Copy the rows from the line with "At what (x,y)" up to and including the line with "coordinates (600, 418).", changing "vacant space" to "empty space" and leaving everything else the same. Give only those lines.
Content starts
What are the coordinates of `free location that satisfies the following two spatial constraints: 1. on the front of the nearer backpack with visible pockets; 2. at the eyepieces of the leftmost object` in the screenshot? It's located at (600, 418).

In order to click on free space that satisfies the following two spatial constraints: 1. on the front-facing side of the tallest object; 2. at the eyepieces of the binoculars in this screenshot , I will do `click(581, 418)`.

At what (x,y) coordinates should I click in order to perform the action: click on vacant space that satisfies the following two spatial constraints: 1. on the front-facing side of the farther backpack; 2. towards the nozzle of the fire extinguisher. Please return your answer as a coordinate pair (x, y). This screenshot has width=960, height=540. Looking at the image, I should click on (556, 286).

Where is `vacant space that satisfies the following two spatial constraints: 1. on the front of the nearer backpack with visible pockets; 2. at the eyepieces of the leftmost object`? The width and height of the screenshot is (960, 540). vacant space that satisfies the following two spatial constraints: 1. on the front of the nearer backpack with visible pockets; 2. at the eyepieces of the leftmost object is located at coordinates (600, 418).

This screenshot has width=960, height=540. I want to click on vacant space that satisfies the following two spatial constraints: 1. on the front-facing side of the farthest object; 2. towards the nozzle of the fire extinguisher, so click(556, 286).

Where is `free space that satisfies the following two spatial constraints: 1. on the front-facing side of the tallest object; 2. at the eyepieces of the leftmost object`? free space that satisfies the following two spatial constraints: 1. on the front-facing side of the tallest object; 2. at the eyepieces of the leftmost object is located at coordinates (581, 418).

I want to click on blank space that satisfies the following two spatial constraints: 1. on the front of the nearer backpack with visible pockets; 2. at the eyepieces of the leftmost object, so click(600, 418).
Content ends
Content starts
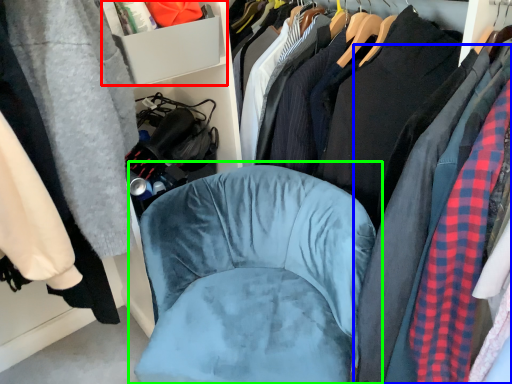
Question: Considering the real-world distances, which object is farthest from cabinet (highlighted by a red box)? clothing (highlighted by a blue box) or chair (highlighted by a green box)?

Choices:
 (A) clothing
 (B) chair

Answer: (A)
Content ends
[EXERCISE RESULT]
At what (x,y) coordinates should I click in order to perform the action: click on empty space that satisfies the following two spatial constraints: 1. on the front-facing side of the farther backpack; 2. towards the nozzle of the fire extinguisher. Please return your answer as a coordinate pair (x, y). This screenshot has width=960, height=540. Looking at the image, I should click on (556, 286).

Where is `empty space that satisfies the following two spatial constraints: 1. on the front of the nearer backpack with visible pockets; 2. at the eyepieces of the leftmost object`? The width and height of the screenshot is (960, 540). empty space that satisfies the following two spatial constraints: 1. on the front of the nearer backpack with visible pockets; 2. at the eyepieces of the leftmost object is located at coordinates (600, 418).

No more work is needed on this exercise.